Pick out every line in the material below that contains the string "time", and copy each one. Case matters.
* Begin ENTRIES SUPPLIED *
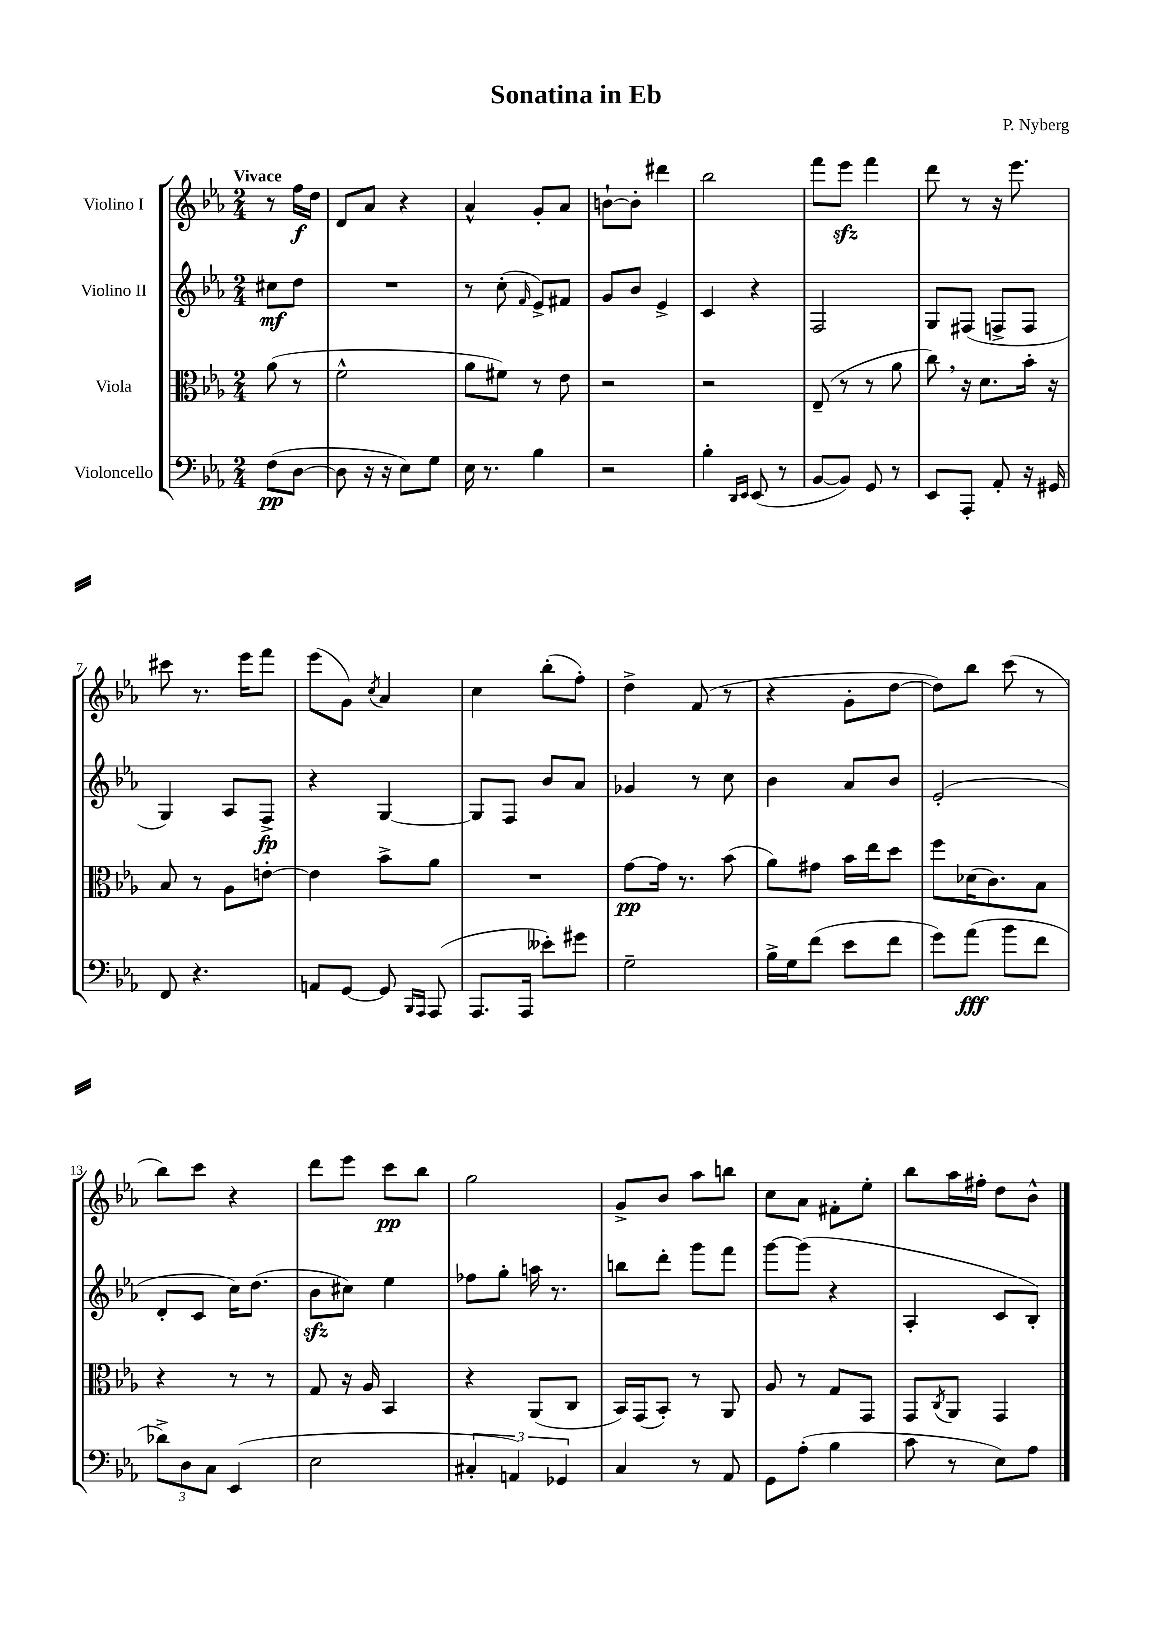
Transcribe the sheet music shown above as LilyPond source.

\header { title = "Sonatina in Eb" composer = "P. Nyberg" }
<<
\new StaffGroup <<
\new Staff = "s0" \with { instrumentName = "Violino I" } {
    \clef treble \key ees \major \numericTimeSignature \time 2/4 \partial 4 \tempo "Vivace"
    r8 f''16\f d''16 |
    d'8 aes'8 r4 |
    aes'4-^ g'8-. aes'8 |
    b'8~-! b'8-. dis'''4 |
    bes''2 |
    f'''8 ees'''8\sfz f'''4 |
    d'''8 r8 r16 ees'''8. |
    cis'''8 r8. ees'''16 f'''8 |
    ees'''8( g'8) \acciaccatura { c''8 } aes'4 |
    c''4 bes''8-.( f''8-.) |
    d''4-> f'8( r8 |
    r4 g'8-. d''8~ |
    d''8) bes''8 c'''8( r8 |
    bes''8) c'''8 r4 |
    d'''8 ees'''8 c'''8\pp bes''8 |
    g''2 |
    g'8-> bes'8 aes''8 b''8 |
    c''8 aes'8 fis'8-. ees''8-. |
    bes''8 aes''16 fis''16-. d''8 bes'8-^ \bar "|." |
}
\new Staff = "s1" \with { instrumentName = "Violino II" } {
    \clef treble \key ees \major \numericTimeSignature \time 2/4 \partial 4
    cis''8\mf d''8 |
    R2 |
    r8 c''8-.( \grace { f'16 } ees'8->) fis'8 |
    g'8 bes'8 ees'4-> |
    c'4 r4 |
    f2 |
    g8 fis8( f8-> f8 |
    g4) aes8 f8->\fp |
    r4 g4~ |
    g8 f8 bes'8 aes'8 |
    ges'4 r8 c''8 |
    bes'4 aes'8 bes'8 |
    ees'2-.( |
    d'8-. c'8 c''16) d''8.( |
    bes'8\sfz cis''8) ees''4 |
    fes''8 g''8-. a''16 r8. |
    b''8 d'''8-. g'''8 f'''8 |
    g'''8~ g'''8( r4 |
    aes4-. c'8 bes8-.) \bar "|." |
}
\new Staff = "s2" \with { instrumentName = "Viola" } {
    \clef alto \key ees \major \numericTimeSignature \time 2/4 \partial 4
    aes'8( r8 |
    f'2-^ |
    aes'8 fis'8) r8 ees'8 |
    r2 |
    r2 |
    ees8--( r8 r8 aes'8 |
    c''8) \breathe r16 d'8. bes'16-. r16 |
    bes8 r8 aes8 e'8~-. |
    e'4 bes'8-> aes'8 |
    R2 |
    g'8~\pp g'16 r8. bes'8( |
    aes'8) gis'8 bes'16 ees''16 d''8 |
    f''8 des'16( c'8.) bes8 |
    r4 r8 r8 |
    g8 r16 aes16 bes,4 |
    r4 aes,8( c8 |
    bes,16) g,16( bes,8-.) r8 aes,8 |
    aes8 r8 g8 g,8 |
    g,8 \acciaccatura { c8 } aes,8 g,4 \bar "|." |
}
\new Staff = "s3" \with { instrumentName = "Violoncello" } {
    \clef bass \key ees \major \numericTimeSignature \time 2/4 \partial 4
    f8\pp( d8~ |
    d8 r16 r16 ees8) g8 |
    ees16 r8. bes4 |
    r2 |
    bes4-. \grace { d,16 ees,16 } ees,8( r8 |
    bes,8~ bes,8) g,8 r8 |
    ees,8 aes,,8-. aes,8-. r16 gis,16 |
    f,8 r4. |
    a,8 g,8~ g,8 \grace { bes,,16 aes,,16 } aes,,8( |
    aes,,8. aes,,16 eeses'8-.) gis'8 |
    g2-- |
    bes16-> g16 f'8( ees'8 f'8 |
    g'8) aes'8\fff( bes'8 f'8 |
    \tuplet 3/2 { des'8->) d8 c8 } ees,4( |
    ees2 |
    \tuplet 3/2 { cis4-. a,4) ges,4 } |
    c4 r8 aes,8 |
    g,8 aes8-.( bes4 |
    c'8 r8 ees8) aes8 \bar "|." |
}
>>
>>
* End ENTRIES SUPPLIED *
> [FINISHED ANSWER]:
    \clef treble \key ees \major \numericTimeSignature \time 2/4 \partial 4 \tempo "Vivace"
    \clef treble \key ees \major \numericTimeSignature \time 2/4 \partial 4
    \clef alto \key ees \major \numericTimeSignature \time 2/4 \partial 4
    \clef bass \key ees \major \numericTimeSignature \time 2/4 \partial 4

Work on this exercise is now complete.